Source material.
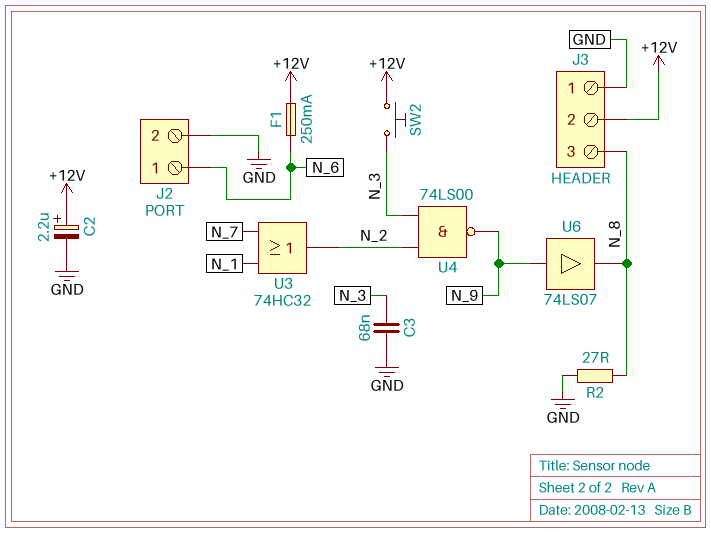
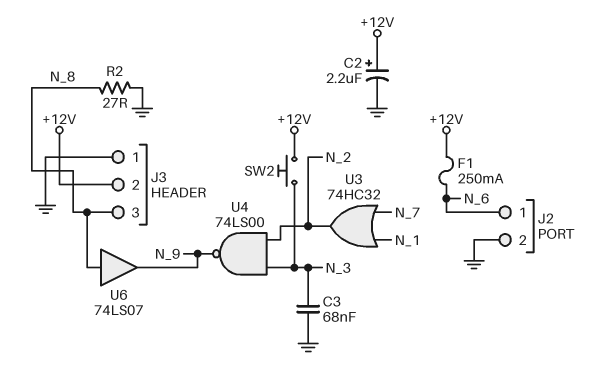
U6: buffer 74LS07 (in N_9, out N_8) -> buffer 74LS07 (in N_8, out N_9)

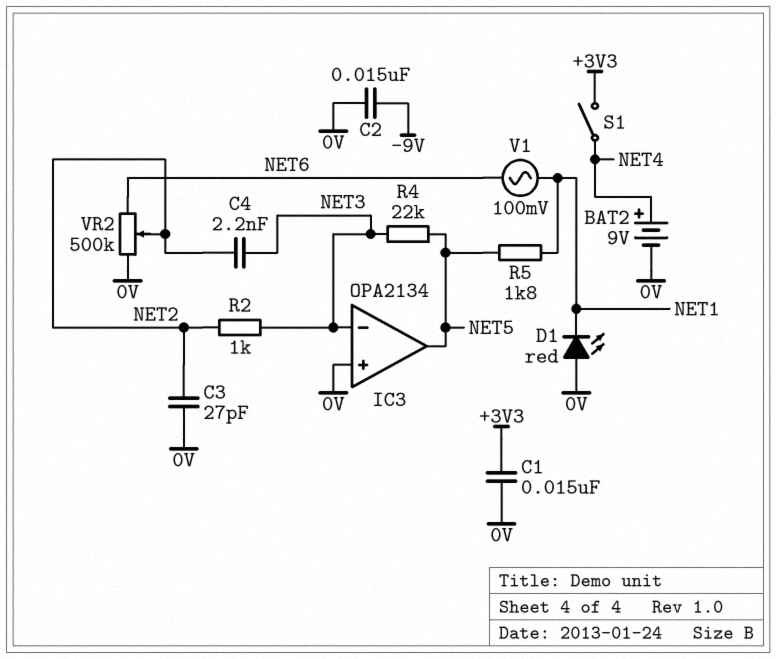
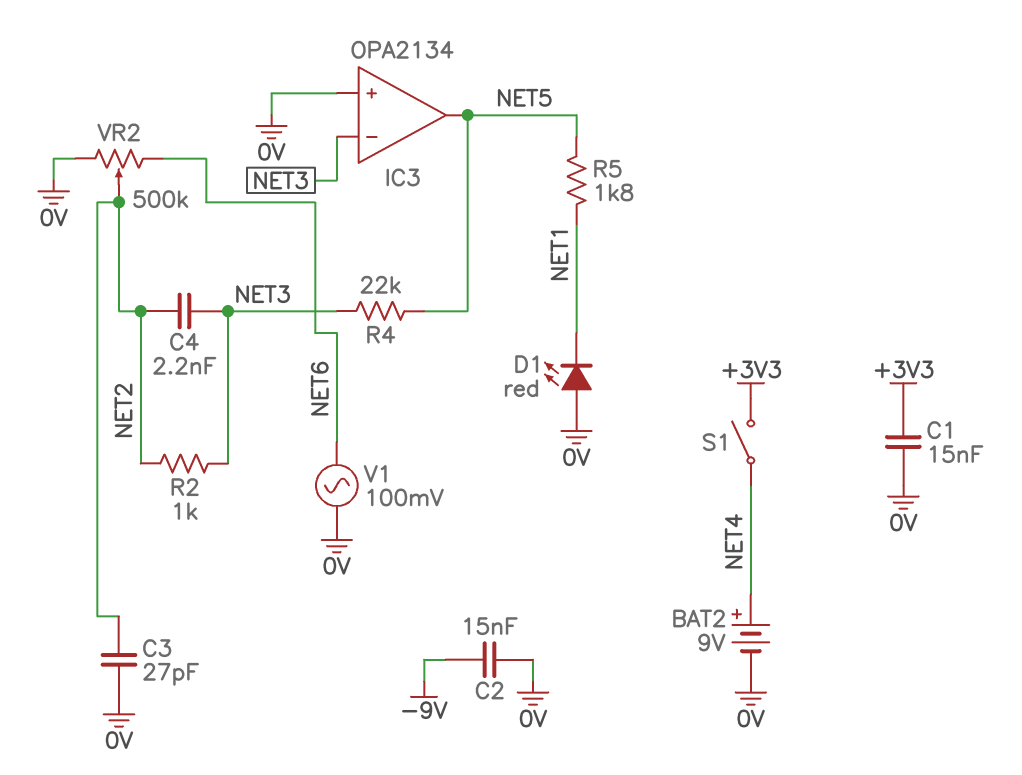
V1: AC 100mV (NET1, NET6) -> AC 100mV (0V, NET6)

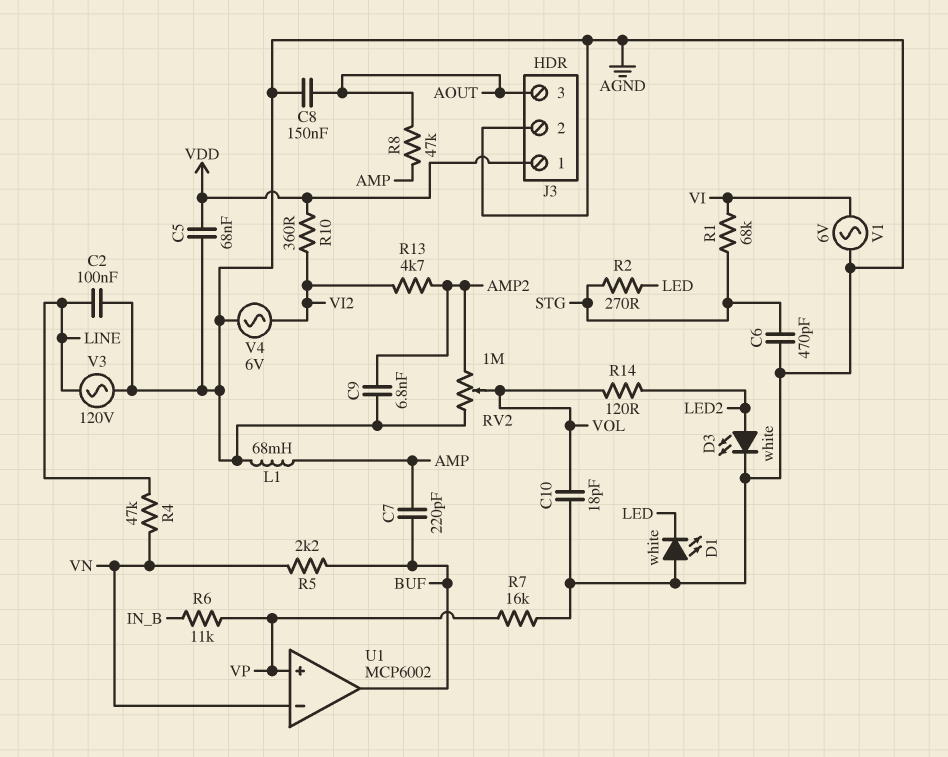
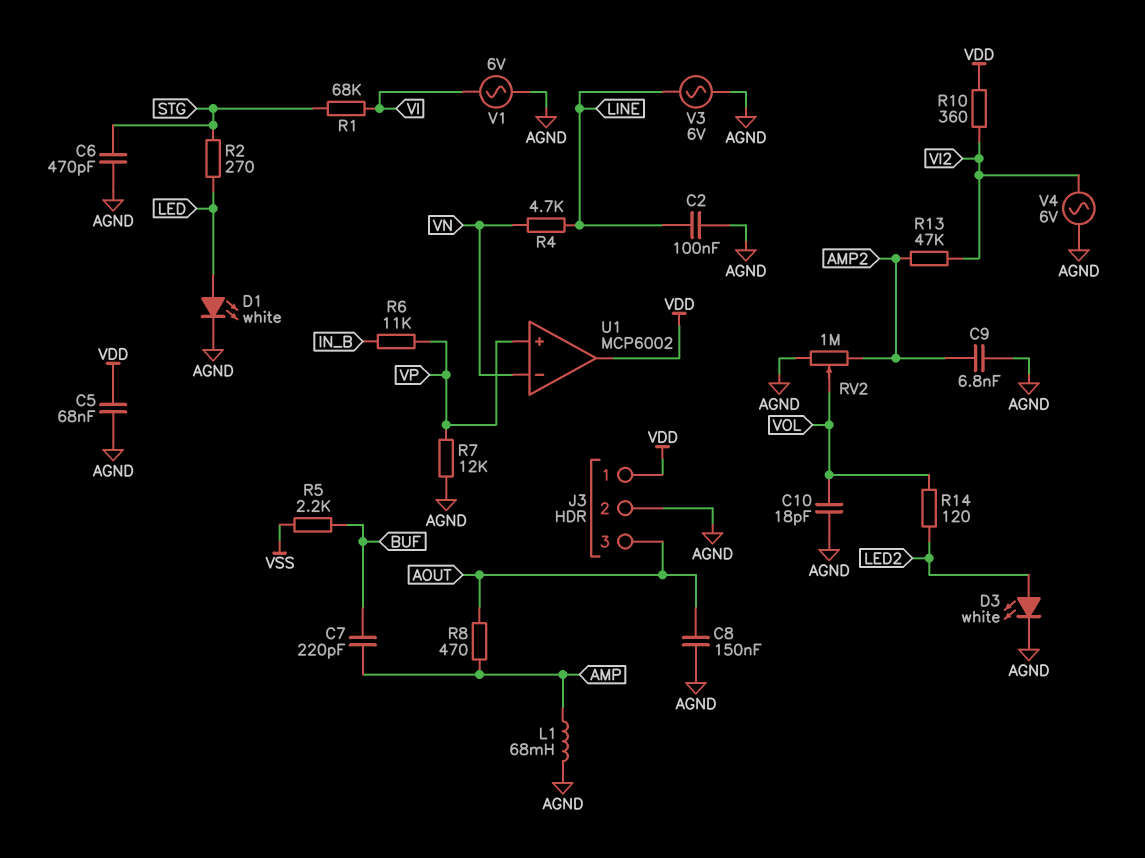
D1: LED white (A AGND, K LED) -> LED white (A LED, K AGND)
R4: 47k (LINE, VN) -> 4.7k (LINE, VN)
R5: 2.2k (BUF, VN) -> 2.2k (BUF, VSS)
R7: 16k (AGND, VP) -> 12k (AGND, VP)
R8: 47k (AMP, AOUT) -> 470 (AMP, AOUT)
R13: 4.7k (AMP2, VI2) -> 47k (AMP2, VI2)
U1 pin out: BUF -> VDD
V3: AC 120V (AGND, LINE) -> AC 6V (AGND, LINE)

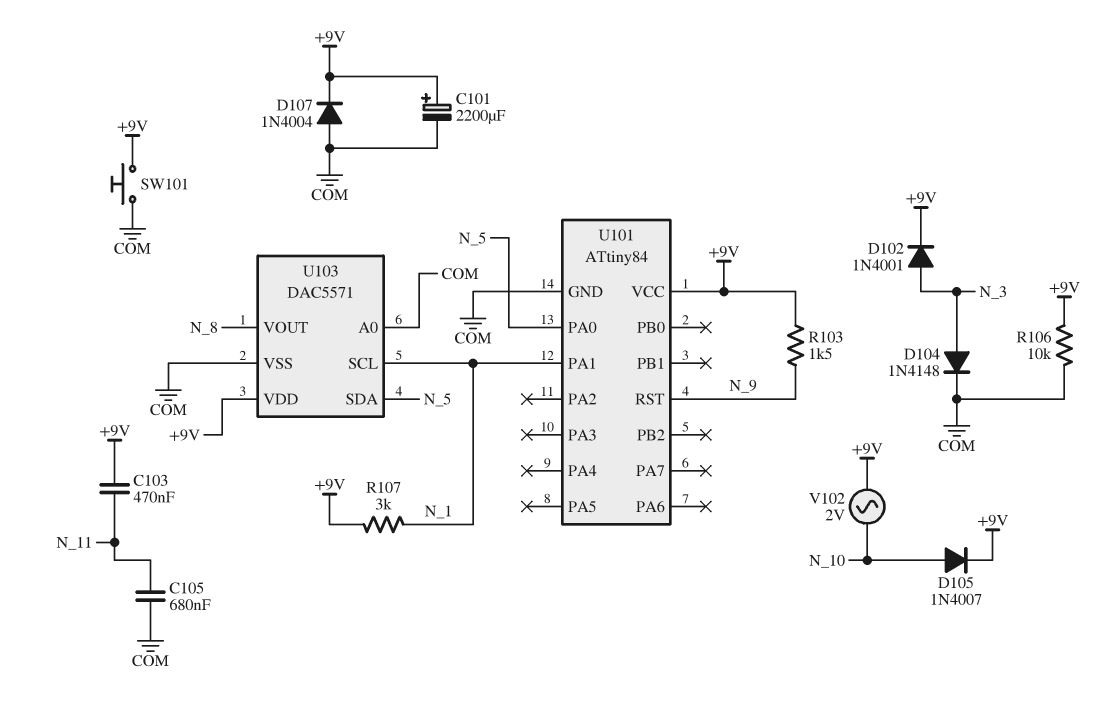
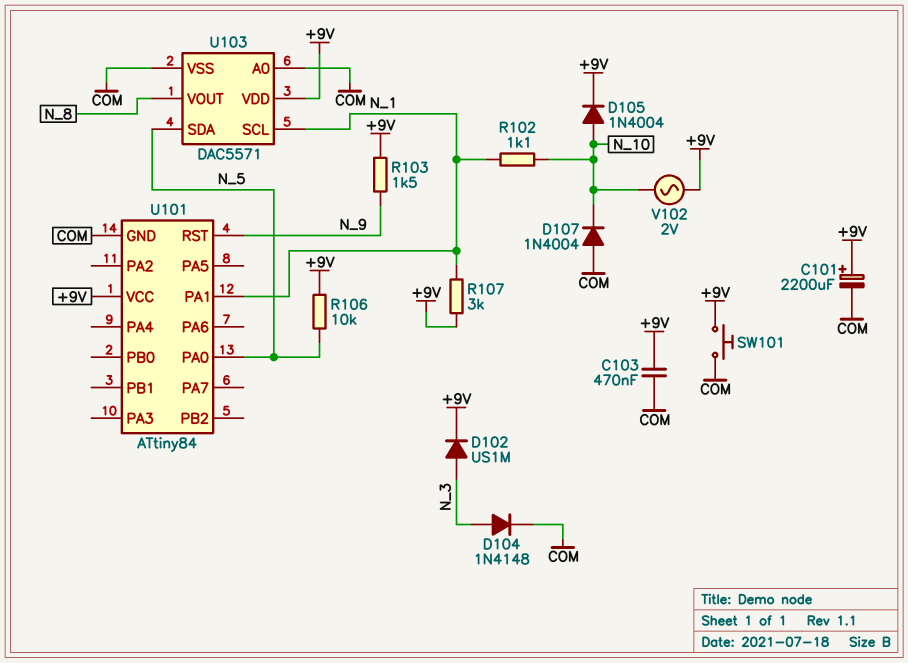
C103: 470nF (+9V, N_11) -> 470nF (+9V, COM)
C105: 680nF (COM, N_11) -> none
D102: diode 1N4001 (A N_3, K +9V) -> diode US1M (A N_3, K +9V)
D105: diode 1N4007 (A N_10, K +9V) -> diode 1N4004 (A N_10, K +9V)
D107: diode 1N4004 (A COM, K +9V) -> diode 1N4004 (A COM, K N_10)
R102: none -> 1.1k (N_1, N_10)
R106: 10k (+9V, COM) -> 10k (+9V, N_5)

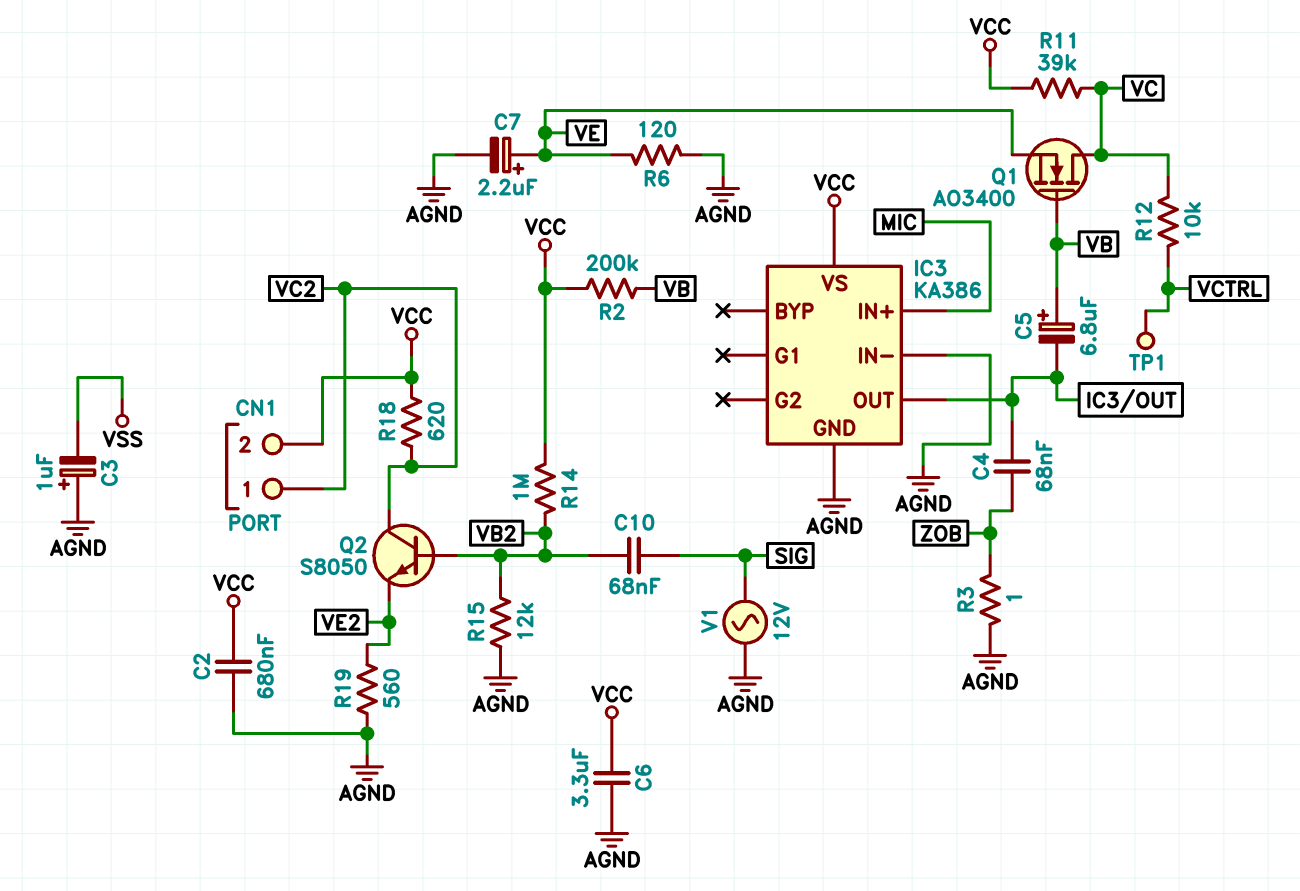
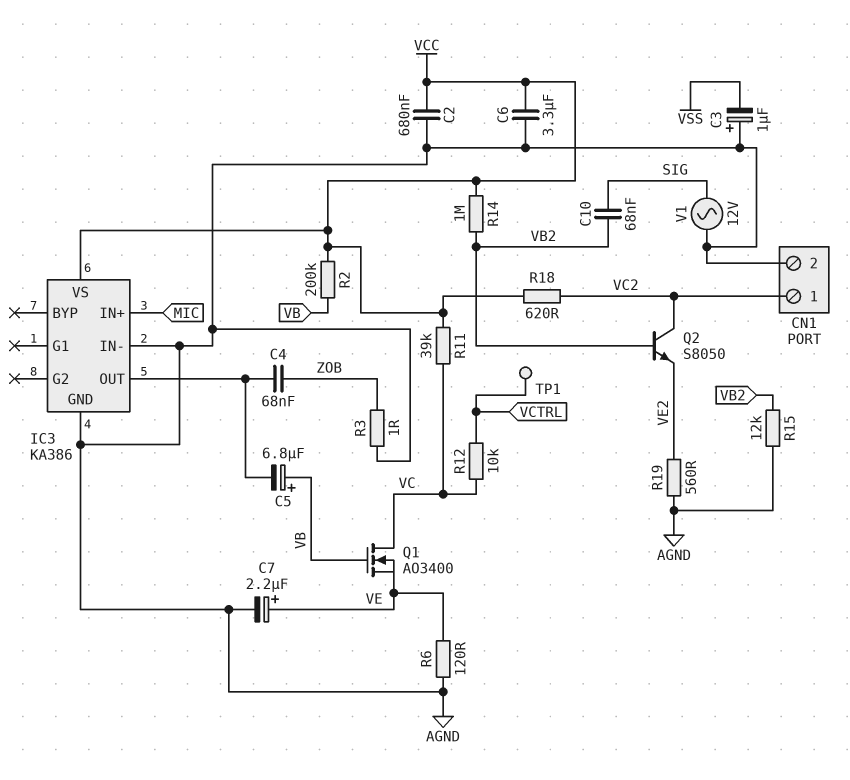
CN1 pin 2: VCC -> AGND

To do.
From the first line to the last, repeat the records above exactly, leaving out the pictures.

Response.
U6: buffer 74LS07 (in N_9, out N_8) -> buffer 74LS07 (in N_8, out N_9)

V1: AC 100mV (NET1, NET6) -> AC 100mV (0V, NET6)

D1: LED white (A AGND, K LED) -> LED white (A LED, K AGND)
R4: 47k (LINE, VN) -> 4.7k (LINE, VN)
R5: 2.2k (BUF, VN) -> 2.2k (BUF, VSS)
R7: 16k (AGND, VP) -> 12k (AGND, VP)
R8: 47k (AMP, AOUT) -> 470 (AMP, AOUT)
R13: 4.7k (AMP2, VI2) -> 47k (AMP2, VI2)
U1 pin out: BUF -> VDD
V3: AC 120V (AGND, LINE) -> AC 6V (AGND, LINE)

C103: 470nF (+9V, N_11) -> 470nF (+9V, COM)
C105: 680nF (COM, N_11) -> none
D102: diode 1N4001 (A N_3, K +9V) -> diode US1M (A N_3, K +9V)
D105: diode 1N4007 (A N_10, K +9V) -> diode 1N4004 (A N_10, K +9V)
D107: diode 1N4004 (A COM, K +9V) -> diode 1N4004 (A COM, K N_10)
R102: none -> 1.1k (N_1, N_10)
R106: 10k (+9V, COM) -> 10k (+9V, N_5)

CN1 pin 2: VCC -> AGND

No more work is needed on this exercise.